[Before and after coordinates]
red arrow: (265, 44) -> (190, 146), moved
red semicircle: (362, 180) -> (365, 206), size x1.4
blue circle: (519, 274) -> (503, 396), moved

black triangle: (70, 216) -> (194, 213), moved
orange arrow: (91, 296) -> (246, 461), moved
* * *
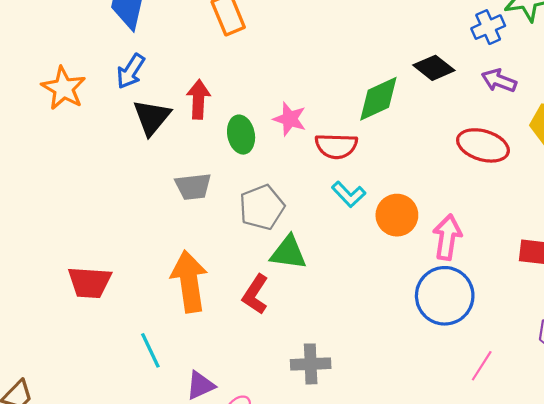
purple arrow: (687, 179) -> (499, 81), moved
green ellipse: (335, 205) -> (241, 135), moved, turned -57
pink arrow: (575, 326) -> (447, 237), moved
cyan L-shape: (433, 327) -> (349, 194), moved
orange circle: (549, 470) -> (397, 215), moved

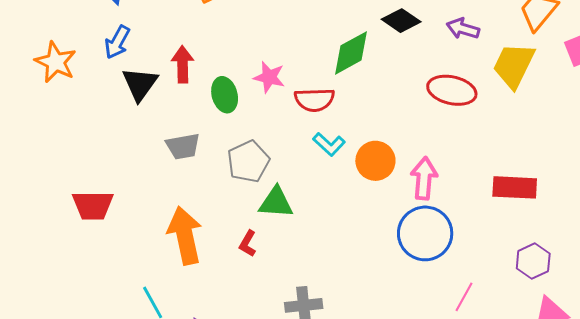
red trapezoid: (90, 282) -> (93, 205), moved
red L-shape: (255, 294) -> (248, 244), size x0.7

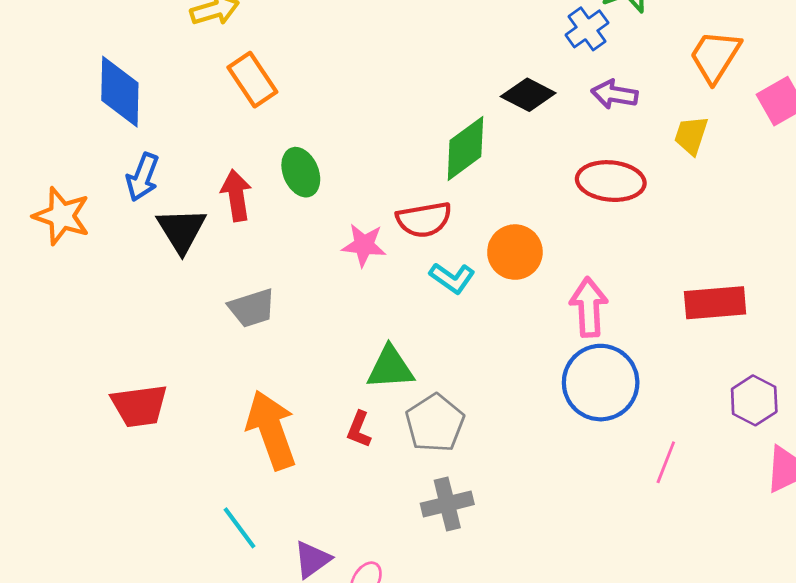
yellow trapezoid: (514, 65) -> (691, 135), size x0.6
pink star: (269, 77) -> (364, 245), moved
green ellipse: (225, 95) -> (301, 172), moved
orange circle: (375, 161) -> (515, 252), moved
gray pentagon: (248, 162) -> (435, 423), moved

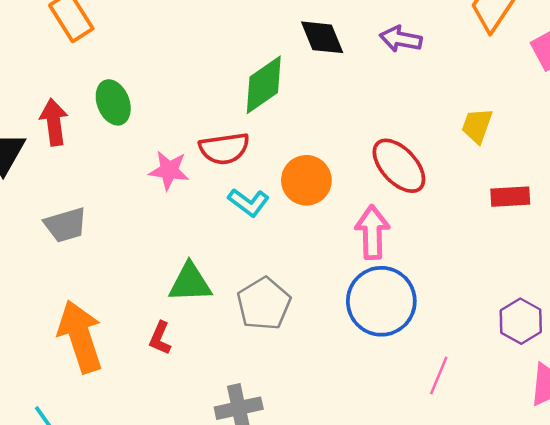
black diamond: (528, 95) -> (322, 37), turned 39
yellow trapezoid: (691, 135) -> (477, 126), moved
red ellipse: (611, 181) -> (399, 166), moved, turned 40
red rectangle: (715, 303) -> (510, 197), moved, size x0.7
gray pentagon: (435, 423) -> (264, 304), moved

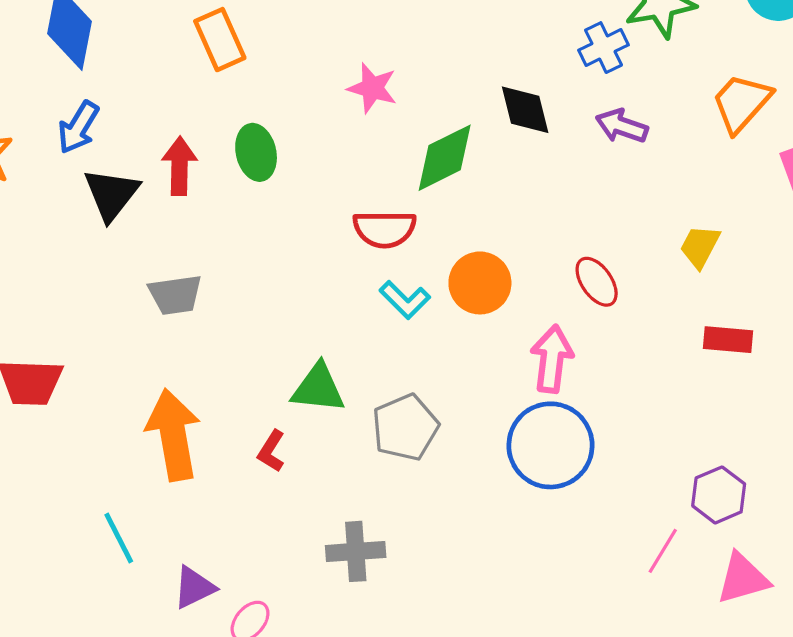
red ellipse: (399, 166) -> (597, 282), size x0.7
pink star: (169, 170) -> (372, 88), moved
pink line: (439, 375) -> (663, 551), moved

• _Work task_: Using the data above, show each line where "black" occurs.

• _Solution to the exercise_:
black triangle: (70, 216) -> (194, 213), moved
black diamond: (528, 95) -> (322, 37), turned 39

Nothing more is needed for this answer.